What the exercise asks
Search the data below, and report every line in which "camera" occurs.

[Scene images with change listings]
------------

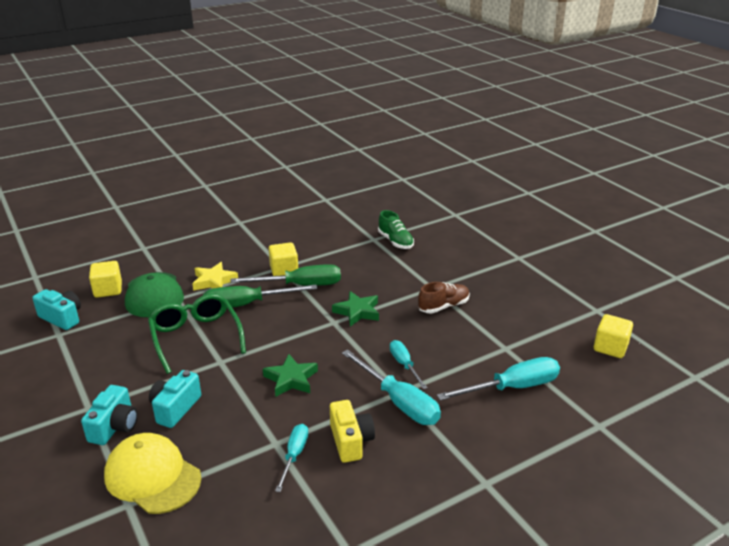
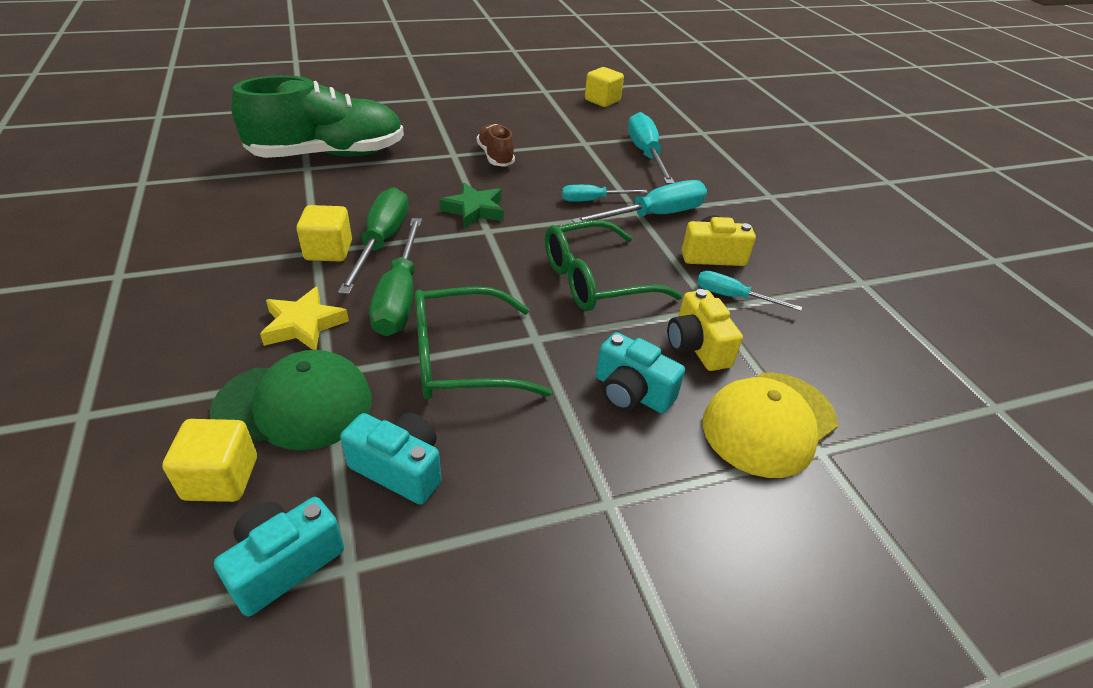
camera: 80 degrees left, 10 degrees up
(114, 427) = (662, 466): turquoise camera -> turquoise camera (399, 469)
(227, 437) = (697, 346): none -> yellow camera
(291, 379) = (595, 280): green star -> green glasses
(395, 241) = (328, 155): green shoe -> green shoe, size x2.09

------------

Written response
camera: 80 degrees left, 10 degrees up
(114, 427) = (662, 466): turquoise camera -> turquoise camera (399, 469)
(227, 437) = (697, 346): none -> yellow camera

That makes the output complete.